- [Task item]:
Transcribe exactly each line of the entries, from the opening line to the line with "DHT pin VCC: 5V -> none", with both of those lines included.

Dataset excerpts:
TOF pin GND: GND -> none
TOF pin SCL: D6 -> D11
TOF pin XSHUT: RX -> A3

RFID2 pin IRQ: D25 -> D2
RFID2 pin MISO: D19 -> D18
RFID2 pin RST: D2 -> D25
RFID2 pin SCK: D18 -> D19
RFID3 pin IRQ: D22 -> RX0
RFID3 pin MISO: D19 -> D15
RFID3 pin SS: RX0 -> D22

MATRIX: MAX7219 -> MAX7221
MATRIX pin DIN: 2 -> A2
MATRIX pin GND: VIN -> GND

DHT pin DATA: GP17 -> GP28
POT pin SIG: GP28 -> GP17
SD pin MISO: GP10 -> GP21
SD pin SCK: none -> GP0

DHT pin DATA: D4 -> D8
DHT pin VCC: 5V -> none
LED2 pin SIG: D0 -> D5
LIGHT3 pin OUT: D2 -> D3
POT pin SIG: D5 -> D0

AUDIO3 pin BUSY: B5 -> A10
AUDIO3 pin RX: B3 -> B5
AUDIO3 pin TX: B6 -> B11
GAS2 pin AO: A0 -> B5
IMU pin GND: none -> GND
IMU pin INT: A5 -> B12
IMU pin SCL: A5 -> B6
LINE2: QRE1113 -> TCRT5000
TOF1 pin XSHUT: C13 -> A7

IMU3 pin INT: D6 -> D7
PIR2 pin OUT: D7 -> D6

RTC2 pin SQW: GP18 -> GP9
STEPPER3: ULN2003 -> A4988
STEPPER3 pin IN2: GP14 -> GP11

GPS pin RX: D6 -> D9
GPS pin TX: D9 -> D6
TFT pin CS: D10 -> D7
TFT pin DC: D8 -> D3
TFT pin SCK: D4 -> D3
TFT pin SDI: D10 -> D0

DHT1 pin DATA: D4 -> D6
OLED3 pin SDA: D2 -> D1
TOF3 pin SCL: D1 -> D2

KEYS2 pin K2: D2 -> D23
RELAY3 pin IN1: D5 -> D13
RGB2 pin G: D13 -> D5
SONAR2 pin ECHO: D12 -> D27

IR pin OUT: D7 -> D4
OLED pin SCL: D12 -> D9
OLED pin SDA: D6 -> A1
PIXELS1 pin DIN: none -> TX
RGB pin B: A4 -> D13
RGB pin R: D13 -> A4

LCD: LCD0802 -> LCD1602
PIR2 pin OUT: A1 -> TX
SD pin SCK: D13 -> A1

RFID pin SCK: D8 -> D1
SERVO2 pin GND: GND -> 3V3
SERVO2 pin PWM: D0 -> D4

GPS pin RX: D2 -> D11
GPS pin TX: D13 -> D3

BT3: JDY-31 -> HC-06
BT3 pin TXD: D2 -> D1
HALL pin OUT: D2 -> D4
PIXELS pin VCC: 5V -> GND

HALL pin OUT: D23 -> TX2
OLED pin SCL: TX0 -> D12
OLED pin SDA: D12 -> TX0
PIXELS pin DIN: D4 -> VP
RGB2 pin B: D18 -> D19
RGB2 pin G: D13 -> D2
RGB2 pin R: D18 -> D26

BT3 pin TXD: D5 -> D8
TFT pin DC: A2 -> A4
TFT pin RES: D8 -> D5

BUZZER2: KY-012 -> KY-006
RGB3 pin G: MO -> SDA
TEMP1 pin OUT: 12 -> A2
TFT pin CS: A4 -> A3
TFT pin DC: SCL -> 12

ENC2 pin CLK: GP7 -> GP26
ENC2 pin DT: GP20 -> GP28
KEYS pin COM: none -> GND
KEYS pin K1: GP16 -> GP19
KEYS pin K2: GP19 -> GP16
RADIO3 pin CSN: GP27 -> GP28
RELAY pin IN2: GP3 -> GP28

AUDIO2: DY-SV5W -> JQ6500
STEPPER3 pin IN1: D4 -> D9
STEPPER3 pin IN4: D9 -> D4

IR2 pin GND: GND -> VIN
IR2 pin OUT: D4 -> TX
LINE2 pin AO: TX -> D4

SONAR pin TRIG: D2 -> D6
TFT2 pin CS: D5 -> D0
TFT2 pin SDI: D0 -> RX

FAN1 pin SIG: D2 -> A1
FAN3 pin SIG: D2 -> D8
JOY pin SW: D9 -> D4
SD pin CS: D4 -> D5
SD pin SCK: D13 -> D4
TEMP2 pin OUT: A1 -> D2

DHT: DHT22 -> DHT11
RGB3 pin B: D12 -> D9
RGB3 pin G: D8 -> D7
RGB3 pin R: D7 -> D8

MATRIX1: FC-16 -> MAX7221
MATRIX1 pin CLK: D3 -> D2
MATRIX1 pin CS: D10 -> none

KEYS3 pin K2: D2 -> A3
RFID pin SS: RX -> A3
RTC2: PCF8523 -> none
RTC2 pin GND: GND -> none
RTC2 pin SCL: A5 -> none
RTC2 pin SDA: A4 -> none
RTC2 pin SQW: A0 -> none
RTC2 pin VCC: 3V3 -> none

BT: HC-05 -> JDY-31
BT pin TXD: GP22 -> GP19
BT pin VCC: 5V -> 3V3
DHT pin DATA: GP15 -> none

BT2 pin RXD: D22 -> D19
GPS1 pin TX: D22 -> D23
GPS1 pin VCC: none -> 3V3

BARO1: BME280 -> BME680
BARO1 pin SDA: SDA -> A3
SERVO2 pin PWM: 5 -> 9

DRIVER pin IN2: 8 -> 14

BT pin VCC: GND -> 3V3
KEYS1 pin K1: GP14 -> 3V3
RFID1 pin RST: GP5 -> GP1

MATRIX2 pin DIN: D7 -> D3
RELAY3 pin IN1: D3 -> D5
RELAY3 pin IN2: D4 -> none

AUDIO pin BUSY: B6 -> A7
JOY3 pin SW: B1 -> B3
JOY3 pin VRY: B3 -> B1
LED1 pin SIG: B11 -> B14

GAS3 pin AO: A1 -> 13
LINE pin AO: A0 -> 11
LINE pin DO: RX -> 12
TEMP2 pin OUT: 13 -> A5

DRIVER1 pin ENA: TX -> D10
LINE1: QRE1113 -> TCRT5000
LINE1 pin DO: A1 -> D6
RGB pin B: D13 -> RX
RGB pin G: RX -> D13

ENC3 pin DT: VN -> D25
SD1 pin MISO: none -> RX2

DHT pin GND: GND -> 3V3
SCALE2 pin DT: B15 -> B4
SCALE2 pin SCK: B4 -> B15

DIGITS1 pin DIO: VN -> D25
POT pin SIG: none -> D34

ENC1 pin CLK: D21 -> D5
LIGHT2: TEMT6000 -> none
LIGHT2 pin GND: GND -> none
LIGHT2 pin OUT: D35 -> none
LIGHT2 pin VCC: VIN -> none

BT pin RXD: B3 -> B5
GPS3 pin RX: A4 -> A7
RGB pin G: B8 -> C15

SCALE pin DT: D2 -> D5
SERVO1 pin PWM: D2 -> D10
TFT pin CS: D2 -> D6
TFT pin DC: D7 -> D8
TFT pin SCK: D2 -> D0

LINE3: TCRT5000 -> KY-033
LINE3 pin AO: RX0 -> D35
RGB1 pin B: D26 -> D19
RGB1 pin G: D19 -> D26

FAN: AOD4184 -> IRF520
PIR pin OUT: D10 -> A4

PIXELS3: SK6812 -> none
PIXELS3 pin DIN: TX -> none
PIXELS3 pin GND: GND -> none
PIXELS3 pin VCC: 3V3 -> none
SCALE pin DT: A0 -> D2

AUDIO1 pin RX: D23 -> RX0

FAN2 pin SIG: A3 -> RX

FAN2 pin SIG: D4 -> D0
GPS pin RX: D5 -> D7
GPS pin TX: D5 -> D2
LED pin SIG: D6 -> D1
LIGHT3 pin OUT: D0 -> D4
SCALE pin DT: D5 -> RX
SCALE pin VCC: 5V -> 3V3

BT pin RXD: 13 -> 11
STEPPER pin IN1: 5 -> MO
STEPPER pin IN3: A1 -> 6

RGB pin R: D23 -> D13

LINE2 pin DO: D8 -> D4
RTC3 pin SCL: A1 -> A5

- [Output for this exercise]:
TOF pin GND: GND -> none
TOF pin SCL: D6 -> D11
TOF pin XSHUT: RX -> A3

RFID2 pin IRQ: D25 -> D2
RFID2 pin MISO: D19 -> D18
RFID2 pin RST: D2 -> D25
RFID2 pin SCK: D18 -> D19
RFID3 pin IRQ: D22 -> RX0
RFID3 pin MISO: D19 -> D15
RFID3 pin SS: RX0 -> D22

MATRIX: MAX7219 -> MAX7221
MATRIX pin DIN: 2 -> A2
MATRIX pin GND: VIN -> GND

DHT pin DATA: GP17 -> GP28
POT pin SIG: GP28 -> GP17
SD pin MISO: GP10 -> GP21
SD pin SCK: none -> GP0

DHT pin DATA: D4 -> D8
DHT pin VCC: 5V -> none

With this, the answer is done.